*** PROVIDED DATA ***

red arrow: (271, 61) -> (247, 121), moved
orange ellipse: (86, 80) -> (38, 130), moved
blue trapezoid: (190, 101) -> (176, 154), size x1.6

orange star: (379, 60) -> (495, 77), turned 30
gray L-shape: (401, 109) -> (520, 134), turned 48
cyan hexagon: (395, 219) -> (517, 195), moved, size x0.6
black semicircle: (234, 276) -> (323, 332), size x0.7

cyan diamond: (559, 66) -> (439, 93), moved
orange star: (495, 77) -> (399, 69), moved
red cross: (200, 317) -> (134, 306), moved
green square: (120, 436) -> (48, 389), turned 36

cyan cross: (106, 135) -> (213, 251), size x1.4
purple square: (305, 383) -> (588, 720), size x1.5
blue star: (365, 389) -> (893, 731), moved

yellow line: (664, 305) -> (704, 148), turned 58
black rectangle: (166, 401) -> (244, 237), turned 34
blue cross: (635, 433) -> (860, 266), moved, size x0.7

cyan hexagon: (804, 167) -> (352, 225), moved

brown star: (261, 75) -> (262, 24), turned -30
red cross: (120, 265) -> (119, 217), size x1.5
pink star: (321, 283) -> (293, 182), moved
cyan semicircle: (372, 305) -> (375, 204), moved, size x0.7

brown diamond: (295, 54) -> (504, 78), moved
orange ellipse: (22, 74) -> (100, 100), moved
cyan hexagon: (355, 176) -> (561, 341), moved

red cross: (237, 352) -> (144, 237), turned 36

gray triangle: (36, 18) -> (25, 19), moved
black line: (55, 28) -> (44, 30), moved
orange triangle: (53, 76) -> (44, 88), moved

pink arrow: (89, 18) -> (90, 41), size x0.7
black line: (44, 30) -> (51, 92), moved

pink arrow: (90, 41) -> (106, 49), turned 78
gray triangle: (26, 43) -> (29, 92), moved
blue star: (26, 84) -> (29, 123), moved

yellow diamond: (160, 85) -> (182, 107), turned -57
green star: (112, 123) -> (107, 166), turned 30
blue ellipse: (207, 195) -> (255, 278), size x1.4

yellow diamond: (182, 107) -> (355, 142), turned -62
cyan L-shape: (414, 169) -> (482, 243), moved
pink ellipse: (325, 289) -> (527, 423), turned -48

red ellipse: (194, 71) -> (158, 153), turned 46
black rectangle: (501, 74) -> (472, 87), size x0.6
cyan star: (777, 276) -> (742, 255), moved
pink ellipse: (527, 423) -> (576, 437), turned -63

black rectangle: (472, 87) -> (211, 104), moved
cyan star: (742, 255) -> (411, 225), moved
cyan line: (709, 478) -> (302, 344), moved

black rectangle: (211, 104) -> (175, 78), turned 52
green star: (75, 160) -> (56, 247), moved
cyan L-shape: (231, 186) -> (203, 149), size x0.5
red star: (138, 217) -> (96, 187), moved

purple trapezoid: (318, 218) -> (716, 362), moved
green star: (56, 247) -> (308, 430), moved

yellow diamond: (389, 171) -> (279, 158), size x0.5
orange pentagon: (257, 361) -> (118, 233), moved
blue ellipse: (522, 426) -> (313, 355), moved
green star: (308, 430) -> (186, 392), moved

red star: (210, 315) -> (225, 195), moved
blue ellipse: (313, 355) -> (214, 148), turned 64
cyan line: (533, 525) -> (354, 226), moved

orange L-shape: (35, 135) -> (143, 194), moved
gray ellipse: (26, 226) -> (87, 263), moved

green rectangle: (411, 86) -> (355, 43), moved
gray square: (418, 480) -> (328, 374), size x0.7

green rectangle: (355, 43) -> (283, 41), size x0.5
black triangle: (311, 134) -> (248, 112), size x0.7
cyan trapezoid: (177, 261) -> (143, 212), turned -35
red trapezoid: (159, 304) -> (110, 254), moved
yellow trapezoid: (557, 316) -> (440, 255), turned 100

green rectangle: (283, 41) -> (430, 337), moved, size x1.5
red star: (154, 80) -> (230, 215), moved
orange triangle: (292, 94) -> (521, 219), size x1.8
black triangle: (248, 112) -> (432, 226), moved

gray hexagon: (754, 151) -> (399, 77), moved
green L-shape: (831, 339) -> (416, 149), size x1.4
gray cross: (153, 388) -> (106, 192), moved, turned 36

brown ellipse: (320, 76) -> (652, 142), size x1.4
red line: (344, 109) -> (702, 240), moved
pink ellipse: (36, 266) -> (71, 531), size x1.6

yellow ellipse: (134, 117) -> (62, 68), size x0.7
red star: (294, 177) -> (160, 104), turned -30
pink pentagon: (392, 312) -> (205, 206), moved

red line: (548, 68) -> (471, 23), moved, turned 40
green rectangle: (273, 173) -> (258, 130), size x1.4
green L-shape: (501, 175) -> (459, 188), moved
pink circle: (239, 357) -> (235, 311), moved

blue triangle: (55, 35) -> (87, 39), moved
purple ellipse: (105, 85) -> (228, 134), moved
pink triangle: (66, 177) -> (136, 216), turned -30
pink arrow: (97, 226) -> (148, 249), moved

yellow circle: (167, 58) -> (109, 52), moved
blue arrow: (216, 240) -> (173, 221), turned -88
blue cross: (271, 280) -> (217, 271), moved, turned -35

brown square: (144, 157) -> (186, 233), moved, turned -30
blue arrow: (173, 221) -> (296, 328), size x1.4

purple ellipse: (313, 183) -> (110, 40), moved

***

Could you set down, word for word, only the lines above from the line with "pink arrow: (89, 18) -> (90, 41), size x0.7" to the line with "orange pentagon: (257, 361)", including both?

pink arrow: (89, 18) -> (90, 41), size x0.7
black line: (44, 30) -> (51, 92), moved

pink arrow: (90, 41) -> (106, 49), turned 78
gray triangle: (26, 43) -> (29, 92), moved
blue star: (26, 84) -> (29, 123), moved

yellow diamond: (160, 85) -> (182, 107), turned -57
green star: (112, 123) -> (107, 166), turned 30
blue ellipse: (207, 195) -> (255, 278), size x1.4

yellow diamond: (182, 107) -> (355, 142), turned -62
cyan L-shape: (414, 169) -> (482, 243), moved
pink ellipse: (325, 289) -> (527, 423), turned -48

red ellipse: (194, 71) -> (158, 153), turned 46
black rectangle: (501, 74) -> (472, 87), size x0.6
cyan star: (777, 276) -> (742, 255), moved
pink ellipse: (527, 423) -> (576, 437), turned -63

black rectangle: (472, 87) -> (211, 104), moved
cyan star: (742, 255) -> (411, 225), moved
cyan line: (709, 478) -> (302, 344), moved

black rectangle: (211, 104) -> (175, 78), turned 52
green star: (75, 160) -> (56, 247), moved
cyan L-shape: (231, 186) -> (203, 149), size x0.5
red star: (138, 217) -> (96, 187), moved

purple trapezoid: (318, 218) -> (716, 362), moved
green star: (56, 247) -> (308, 430), moved

yellow diamond: (389, 171) -> (279, 158), size x0.5
orange pentagon: (257, 361) -> (118, 233), moved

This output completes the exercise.